Below is a listing from which only part is wanted; return exactly the lines from the one with "green cross: (357, 143)" up to and including the one with "black cross: (200, 172) -> (154, 189), moved".

**The records:**
+ + + + +

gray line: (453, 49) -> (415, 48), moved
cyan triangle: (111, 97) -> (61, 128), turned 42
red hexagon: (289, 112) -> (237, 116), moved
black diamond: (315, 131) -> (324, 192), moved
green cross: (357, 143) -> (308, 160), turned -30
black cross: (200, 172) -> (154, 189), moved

+ + + + +

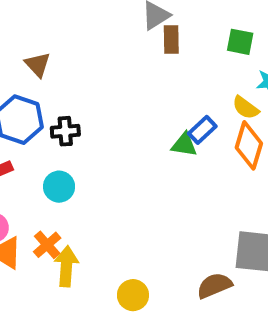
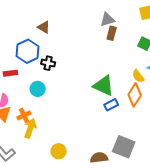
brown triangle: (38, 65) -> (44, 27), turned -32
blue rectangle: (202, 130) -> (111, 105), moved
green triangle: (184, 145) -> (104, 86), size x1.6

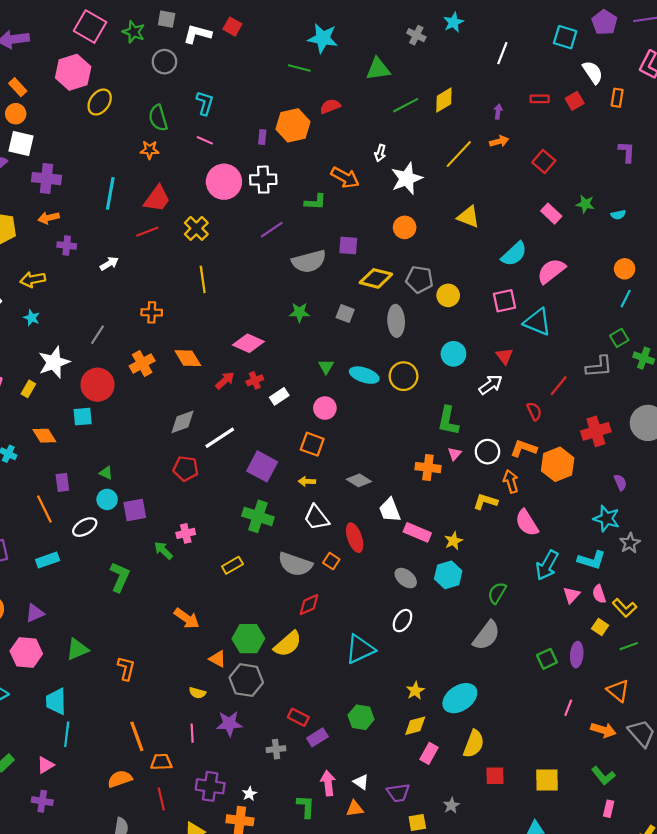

+ + + + +

**Completed task:**
green cross: (357, 143) -> (308, 160), turned -30
black cross: (200, 172) -> (154, 189), moved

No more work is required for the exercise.